**Object state comparisons:**
++++
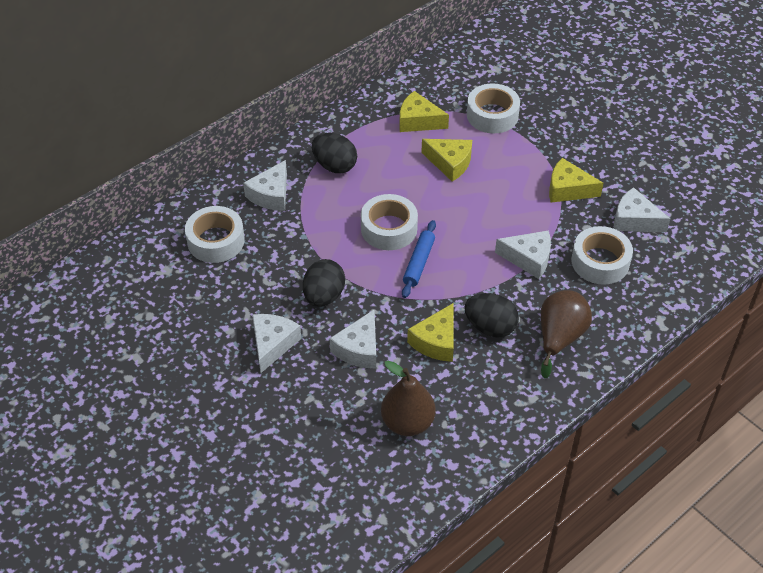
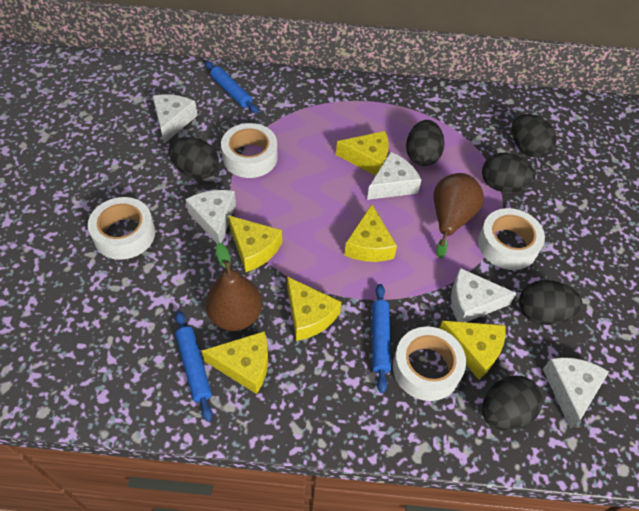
black egg: 3 -> 6
blue rolling pin: 1 -> 3
yellow cheese: 4 -> 6

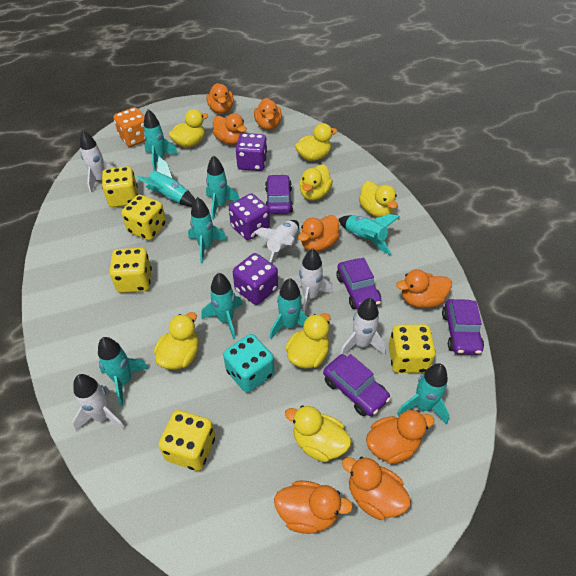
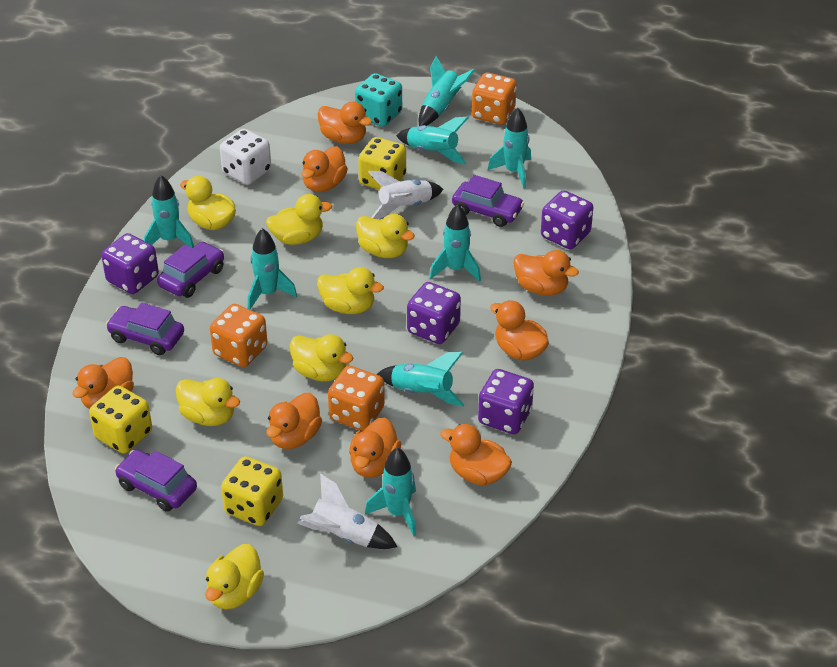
orange dice: 1 -> 3
purple dice: 3 -> 4
turquoise rocket: 9 -> 8
white dice: 0 -> 1
white rocket: 5 -> 2
yellow dice: 5 -> 3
++++
**What this task involves:**
Repeat the data word for word, minus any pictures.

**Answer to this task:**
black egg: 3 -> 6
blue rolling pin: 1 -> 3
yellow cheese: 4 -> 6

orange dice: 1 -> 3
purple dice: 3 -> 4
turquoise rocket: 9 -> 8
white dice: 0 -> 1
white rocket: 5 -> 2
yellow dice: 5 -> 3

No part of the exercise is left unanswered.